> [Exercise prompt] Copy out each line that mentions the word "stroma".

(Data records)
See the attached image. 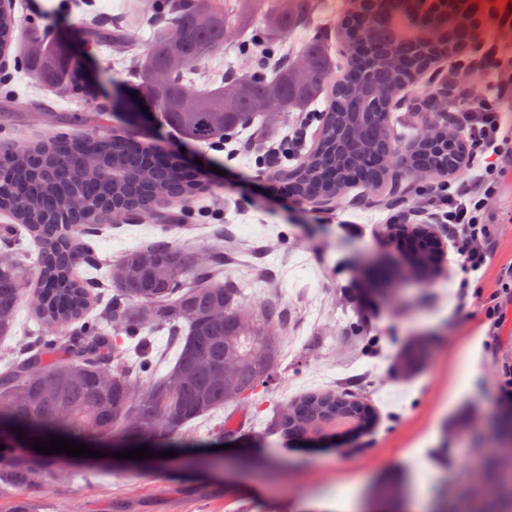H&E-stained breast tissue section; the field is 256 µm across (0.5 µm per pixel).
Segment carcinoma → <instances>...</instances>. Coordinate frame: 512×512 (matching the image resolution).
Instances as JSON below:
<instances>
[{"mask_svg": "<svg viewBox=\"0 0 512 512\" xmlns=\"http://www.w3.org/2000/svg\"><path fill=\"white\" fill-rule=\"evenodd\" d=\"M16 0L0 11V54L9 51L17 20ZM310 0H158L155 14L170 16L169 27L154 38L132 69L137 90L158 110L166 124L195 141L210 144L270 111L306 112L320 96L326 108L312 113L320 122L315 149L290 169L293 194L303 200L340 197L356 176L368 186L383 184L392 169L378 162L400 155L406 171L449 175L465 162L462 144L439 122L428 137H419L403 152L393 126V100L413 75L437 59H452L466 43L479 38L474 17L459 8L431 16L435 41L415 40L399 47L385 23L362 28L347 18L338 37L349 53L345 74L335 78L337 62L330 40L308 42L299 58L270 50L258 68L273 74H242L197 92L185 84L193 66L224 47L232 30L245 31L260 15L274 41L301 26ZM129 16L111 21L95 18L84 28V41L97 53L112 51L129 40ZM25 55L36 62L34 75L53 86L64 84L80 93L79 66L68 42L29 44ZM159 150L134 137L112 132L73 135L58 130L32 145L0 138V160L7 163L9 185H0V213L12 219L0 225V338L15 323L16 308L26 291L19 264L32 261L35 271L32 333L35 353L6 364L0 372V494L9 488L33 487L46 480L59 454L30 455L20 445L29 439L62 437L112 438L139 443L147 431L171 439L190 421L224 406L249 401L268 381L277 361L275 327L283 310L269 304L248 324L240 316L242 289L219 279L224 264L215 254L208 263L168 242H153L125 251L118 262L121 277L115 294L97 316L87 317L101 280L78 276L77 267L94 248L84 229L97 223L96 212L152 215L166 201L185 208L206 186L188 176L175 156L158 160ZM416 247L410 266L425 280L437 260L429 243L430 226H408ZM28 233L37 257L24 246ZM120 323L124 336H112ZM168 330L178 347L172 368L140 386L133 371L156 374L152 347L144 331ZM429 343L411 340L399 358V369L412 373L425 361ZM345 417L368 432L378 421L374 408L348 390L310 391L276 407L272 426L289 440H304ZM377 494L403 504L401 482L388 479Z\"/></svg>", "mask_w": 512, "mask_h": 512, "instance_id": "cac0c4a2", "label": "carcinoma"}]
</instances>
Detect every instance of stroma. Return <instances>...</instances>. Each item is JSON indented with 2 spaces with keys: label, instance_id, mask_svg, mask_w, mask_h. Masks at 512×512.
Instances as JSON below:
<instances>
[{
  "label": "stroma",
  "instance_id": "35a3bbf8",
  "mask_svg": "<svg viewBox=\"0 0 512 512\" xmlns=\"http://www.w3.org/2000/svg\"><path fill=\"white\" fill-rule=\"evenodd\" d=\"M37 25L22 23L26 40L63 37L82 41L91 15L63 16L60 0H27ZM481 0L476 14L484 32L465 51L472 75L457 85L448 104L463 109L471 95L501 86L503 129L512 137V71L497 61L512 56V39L493 37L489 7ZM350 0H312L308 22L284 39L288 50L301 51L319 32L335 34ZM265 45L261 19L245 33L229 35L224 49L197 66L192 87L203 91L220 85L224 76L256 68L246 42ZM96 71L111 70L108 83H89L85 93L62 95L32 77L16 73L13 57L0 60V72L11 75L14 98L6 133L23 144L70 128L73 114L92 111L112 100L117 88L134 90L127 54L94 57ZM453 77L449 61L432 65L399 95L397 114L418 121L419 104L428 90ZM143 126L84 125L87 133L121 131L157 142L161 149L198 165L208 190L187 210L179 227L161 223L115 224L102 221L97 239L99 260L118 262L123 252L144 243L167 241L205 258L224 255V272L243 290L244 303L259 312L275 303L288 312L278 328L280 348L274 378L259 386L242 407L247 422L232 448L220 445L224 411L190 421L174 442H160L168 452L164 465L91 463L61 459L54 475L42 484L14 491L17 499L35 501L40 512H62L82 502L85 512H111L112 500L140 504V512H312L310 505L327 500L330 512H367L378 484L389 475L401 479L406 512H437L440 494L448 496V512H512V499L490 501L477 495L486 479L485 462L499 458L512 475V432L502 430L500 385L512 372V321L489 336L486 310L512 264V175L502 183L483 212L497 241V252L477 272H462V241H449L448 227L432 226L443 243L444 259L432 280L404 279L398 293L385 298L373 291L370 259L402 267L406 257L392 238L394 224H425L432 195L446 177L417 181L394 169L385 186H352L332 204L300 200L284 183H268L257 155L287 141L296 127L295 113L257 121L240 131L232 150L187 139L149 112ZM361 324L350 331L349 322ZM426 338L430 356L411 377L391 375L395 357L411 337ZM480 338L476 360L463 361L465 340ZM377 350H369L372 339ZM349 388L379 411L378 428L360 437L331 444L293 447L273 432L272 408L311 390ZM196 484H221L227 493L197 499Z\"/></svg>",
  "mask_w": 512,
  "mask_h": 512
}]
</instances>
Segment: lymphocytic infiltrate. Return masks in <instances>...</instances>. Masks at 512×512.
Segmentation results:
<instances>
[{"mask_svg": "<svg viewBox=\"0 0 512 512\" xmlns=\"http://www.w3.org/2000/svg\"><path fill=\"white\" fill-rule=\"evenodd\" d=\"M450 129L466 146L471 176L440 199L435 215L452 235L466 240L461 266L471 272L481 269L494 254V238L488 225L482 224L481 214L504 173V136L491 94L475 97L473 105L466 108L462 123L451 124Z\"/></svg>", "mask_w": 512, "mask_h": 512, "instance_id": "lymphocytic-infiltrate-1", "label": "lymphocytic infiltrate"}]
</instances>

> [Complete output]
Detect every instance of stroma. Return <instances>...</instances>. Each item is JSON indented with 2 spaces with keys: label, instance_id, mask_svg, mask_w, mask_h. Masks at 512×512.
  "label": "stroma",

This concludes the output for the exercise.